* Goal of the exercise *
Exclude images; transcribe the rest of the data exactly.

[Items from a dataset]
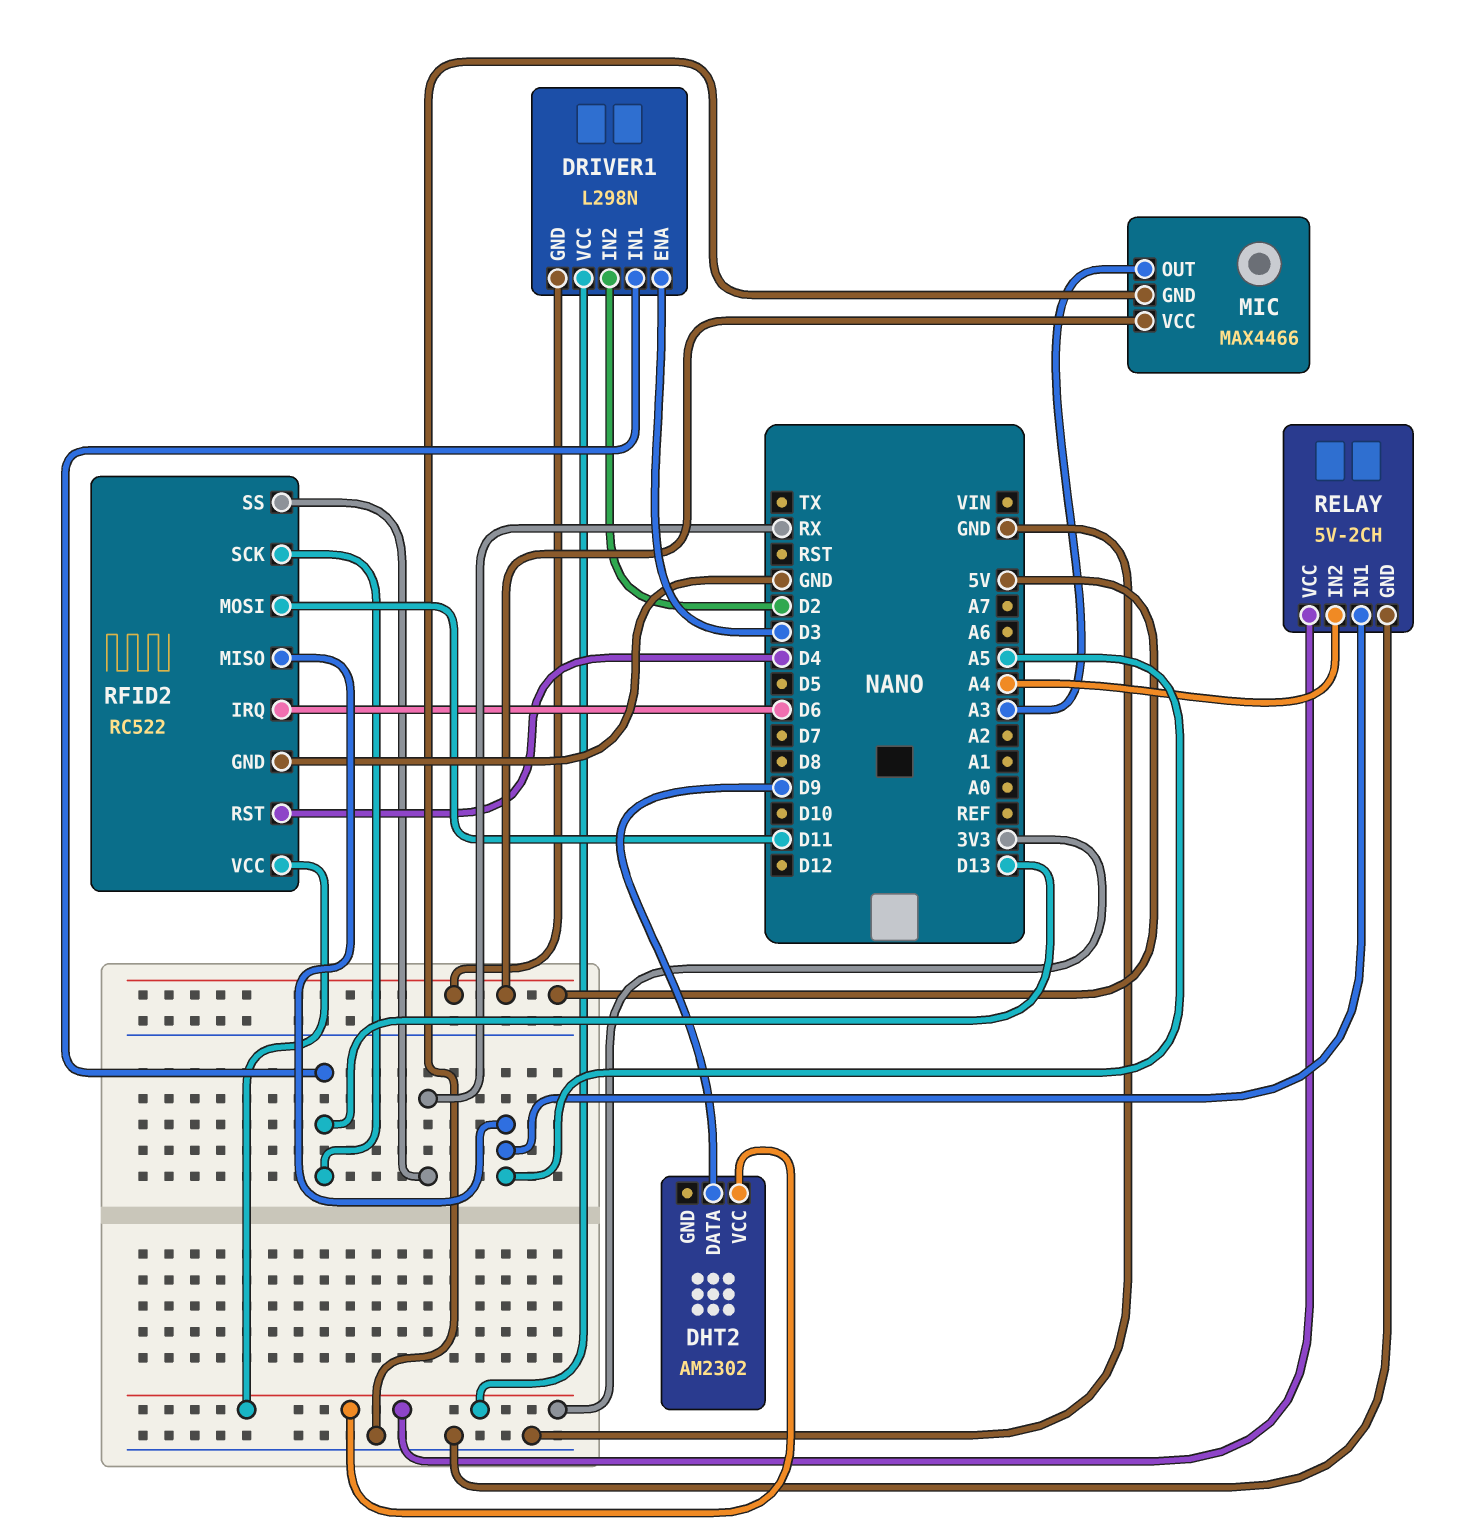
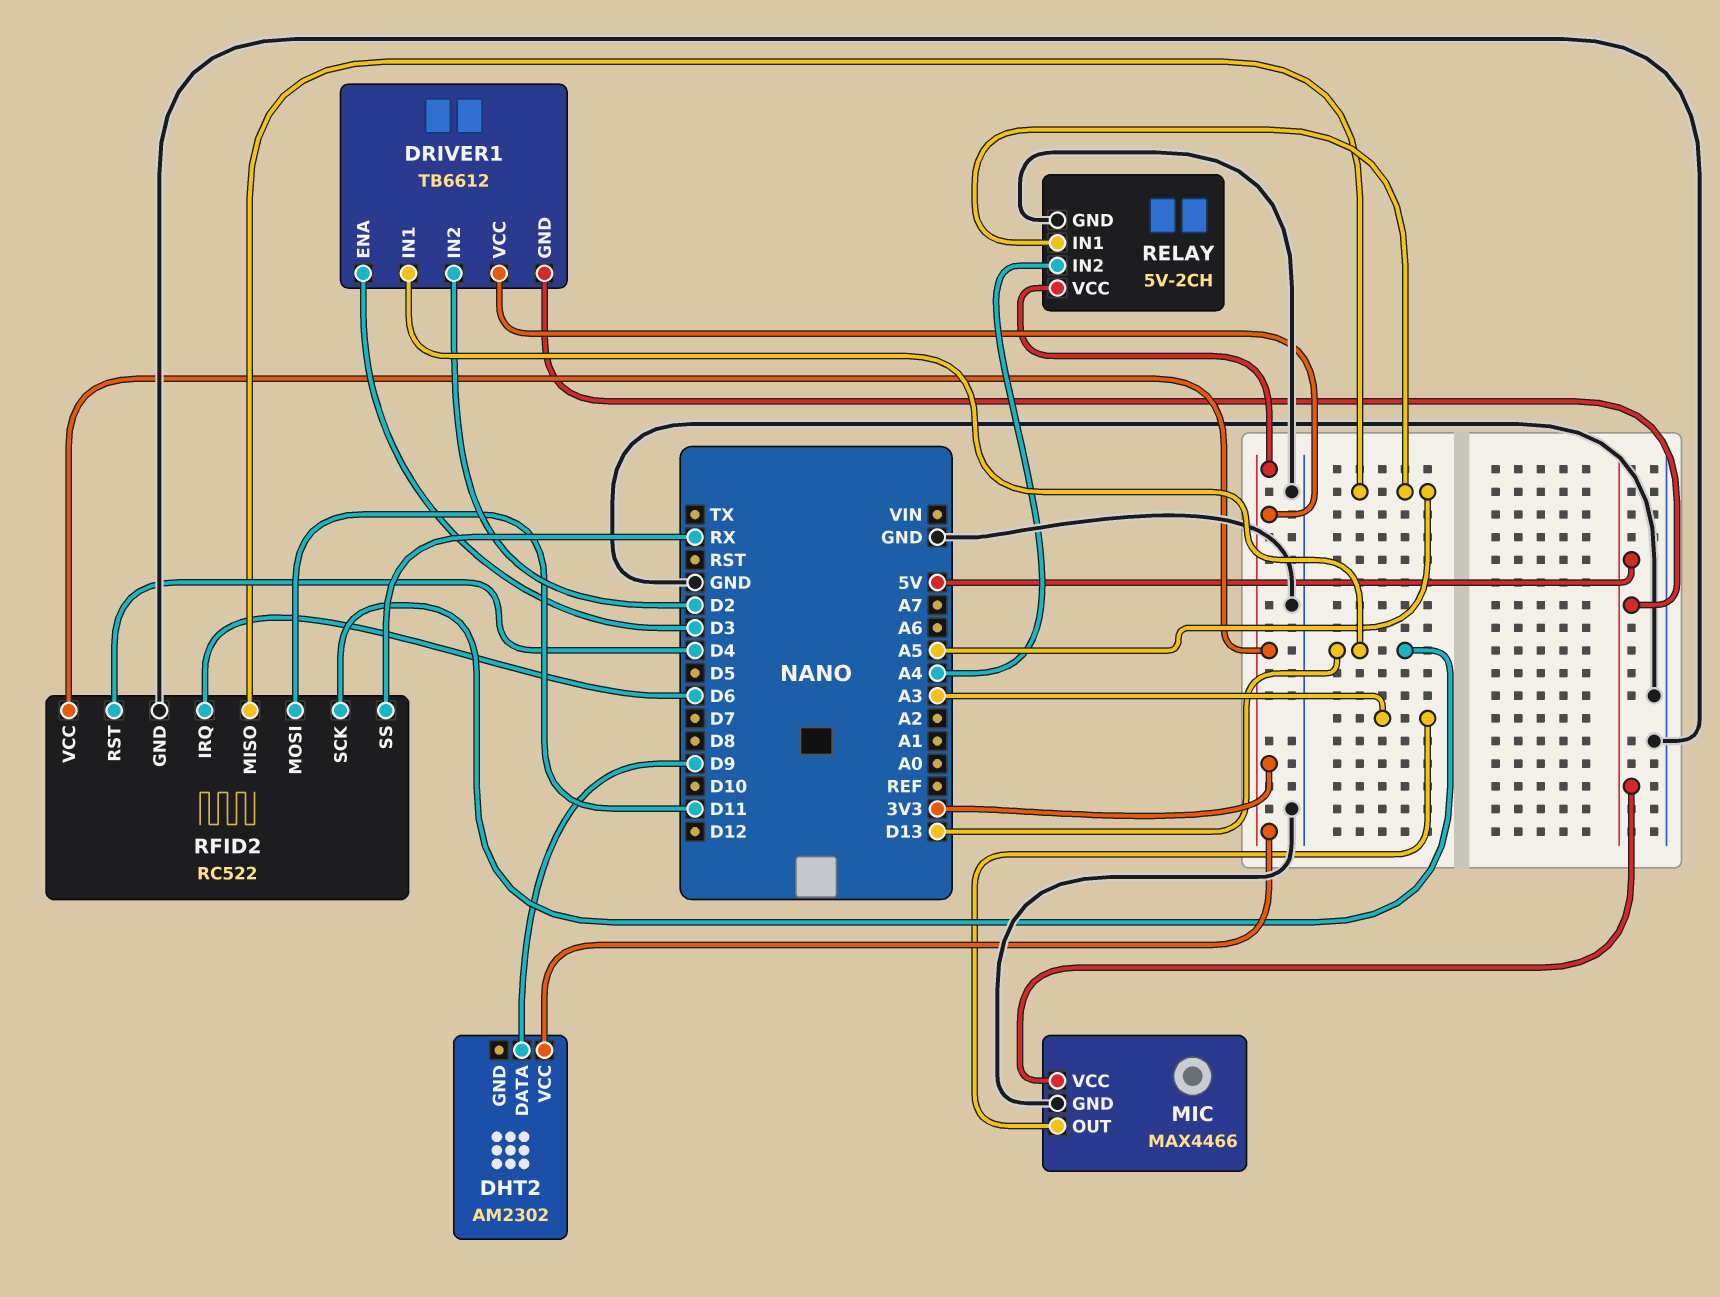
DRIVER1: L298N -> TB6612

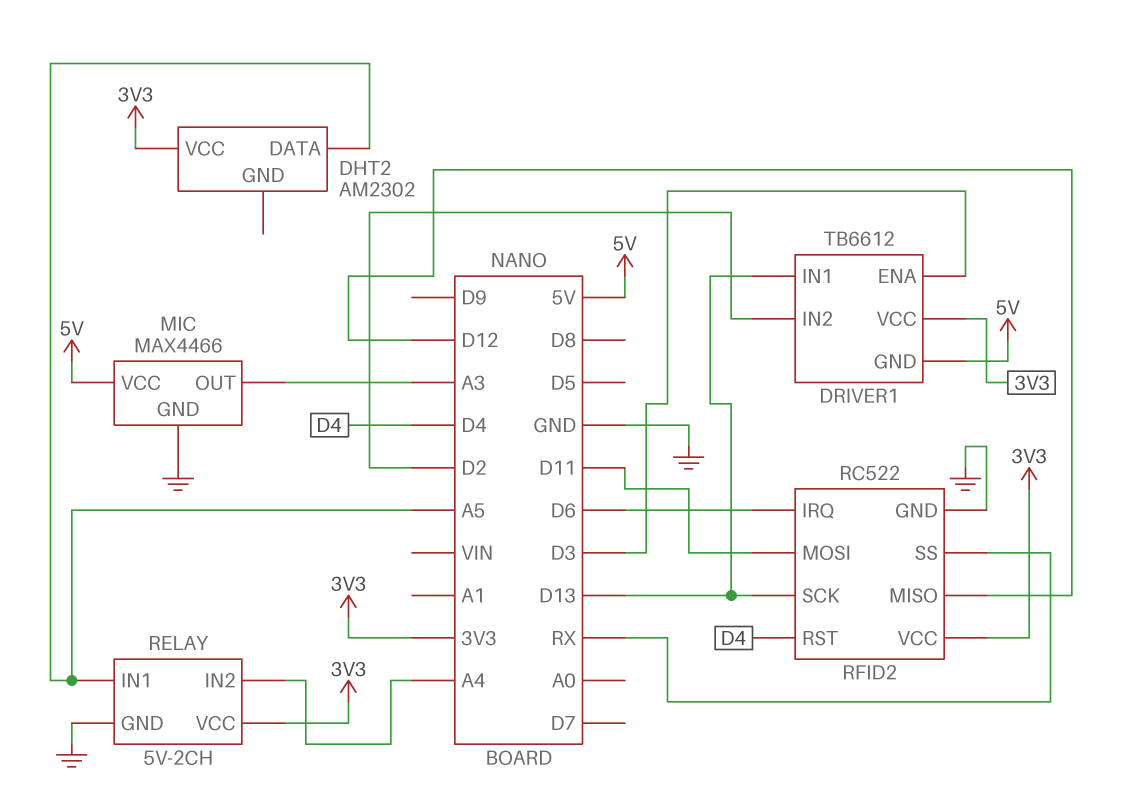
DHT2 pin DATA: D9 -> A5
RFID2 pin MISO: A5 -> D12

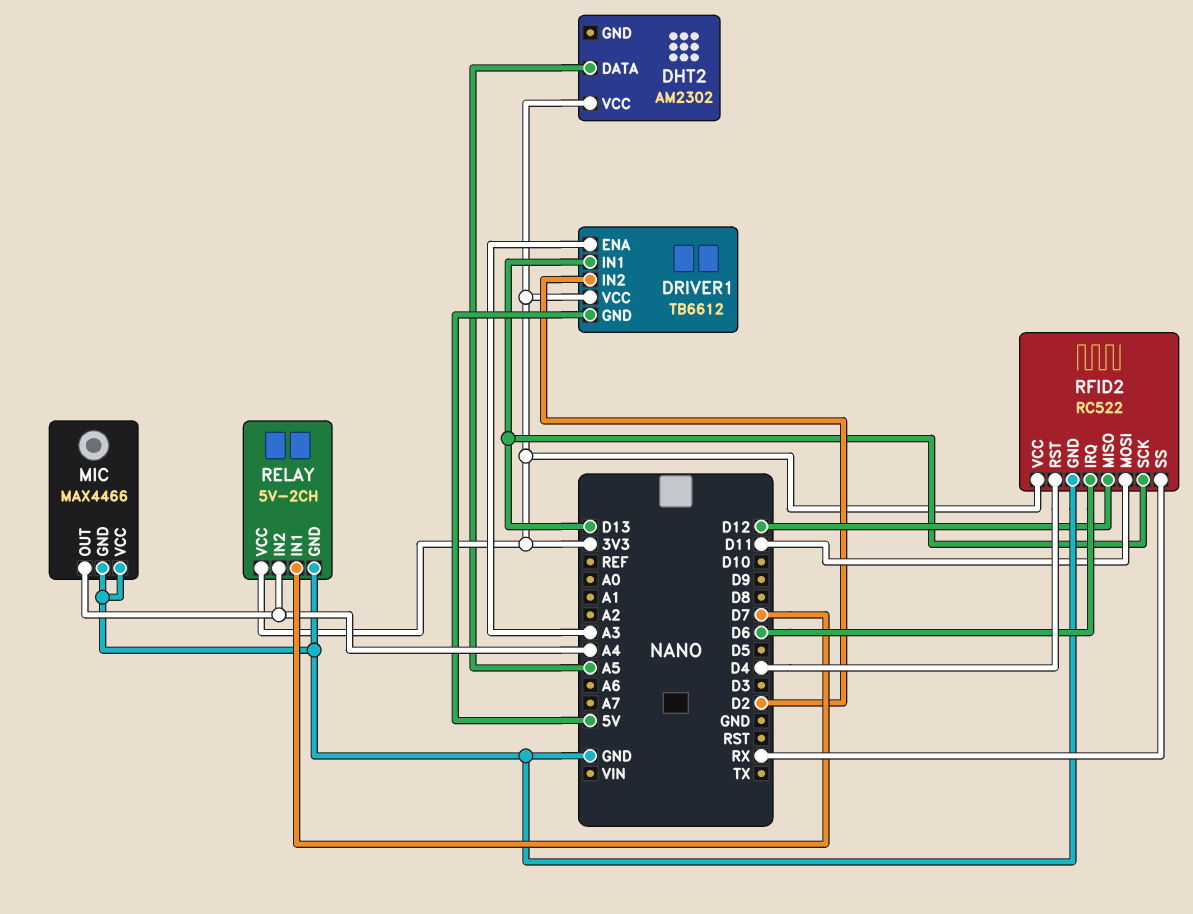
DRIVER1 pin ENA: D3 -> A3
MIC pin OUT: A3 -> A4
MIC pin VCC: 5V -> GND
RELAY pin IN1: A5 -> D7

* Solution below *
DRIVER1: L298N -> TB6612

DHT2 pin DATA: D9 -> A5
RFID2 pin MISO: A5 -> D12

DRIVER1 pin ENA: D3 -> A3
MIC pin OUT: A3 -> A4
MIC pin VCC: 5V -> GND
RELAY pin IN1: A5 -> D7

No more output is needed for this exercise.